> [Job] Where a line below contains "degrees", count it. Reply with the total only.
**** Material for this task
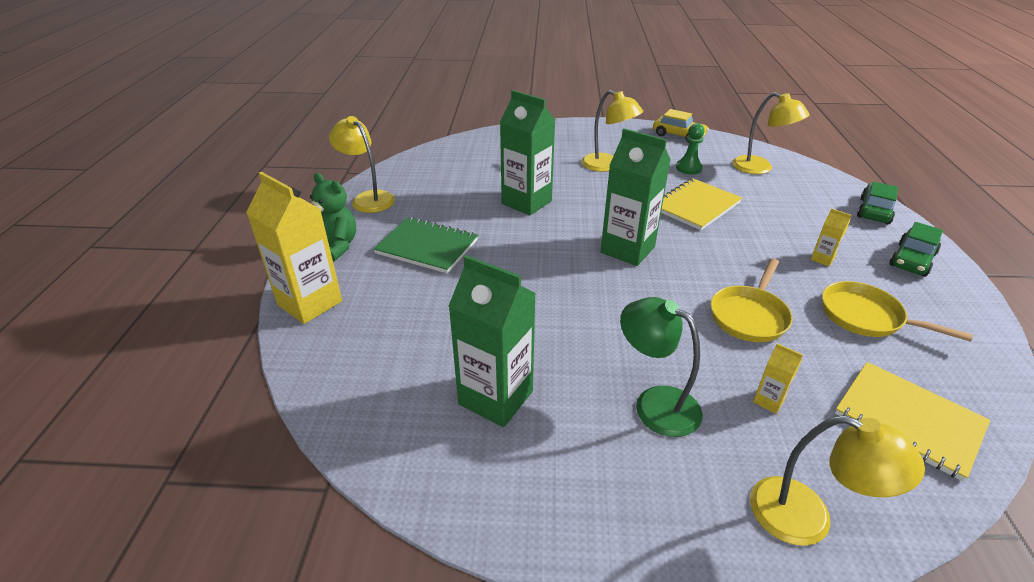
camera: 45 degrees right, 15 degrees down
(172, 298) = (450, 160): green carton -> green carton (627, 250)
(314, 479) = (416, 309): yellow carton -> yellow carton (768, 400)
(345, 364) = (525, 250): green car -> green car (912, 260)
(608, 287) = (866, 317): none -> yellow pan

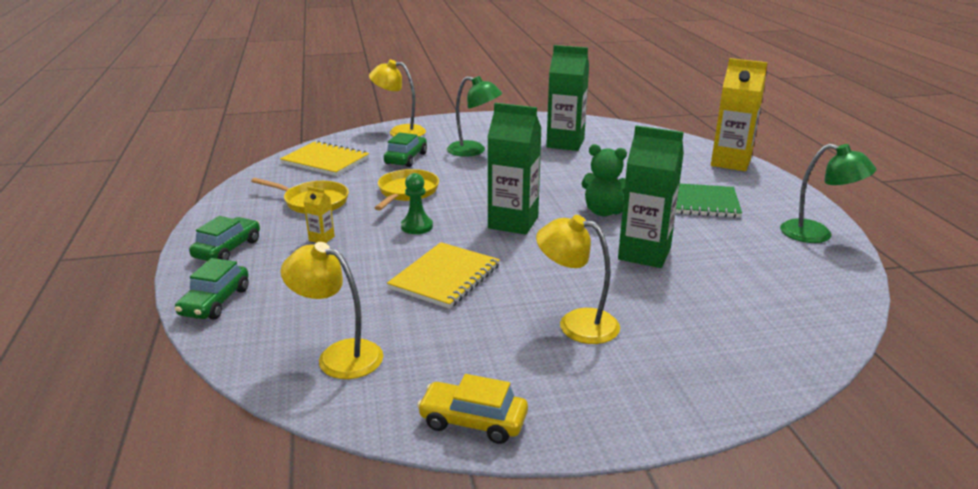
camera: 165 degrees right, 10 degrees down
(335, 247) = (772, 193): green teddy bear -> green teddy bear (604, 212)
(368, 198) = (817, 234): yellow lamp -> green lamp
(688, 168) = (453, 337): green pawn -> green pawn (417, 226)
(768, 400) = (406, 158): yellow carton -> green car

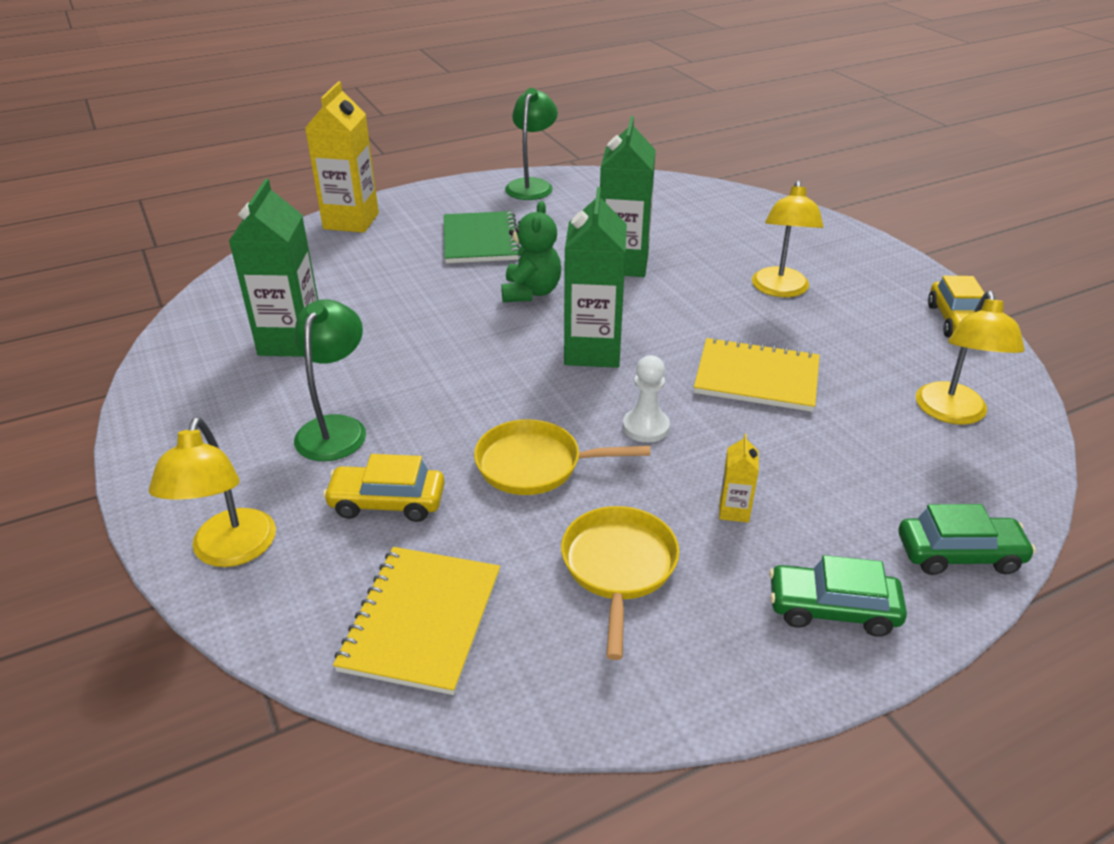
camera: 105 degrees left, 10 degrees up
(406, 158) = (387, 502): green car -> yellow car
(417, 226) = (646, 427): green pawn -> white pawn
********
> [Task solution] 3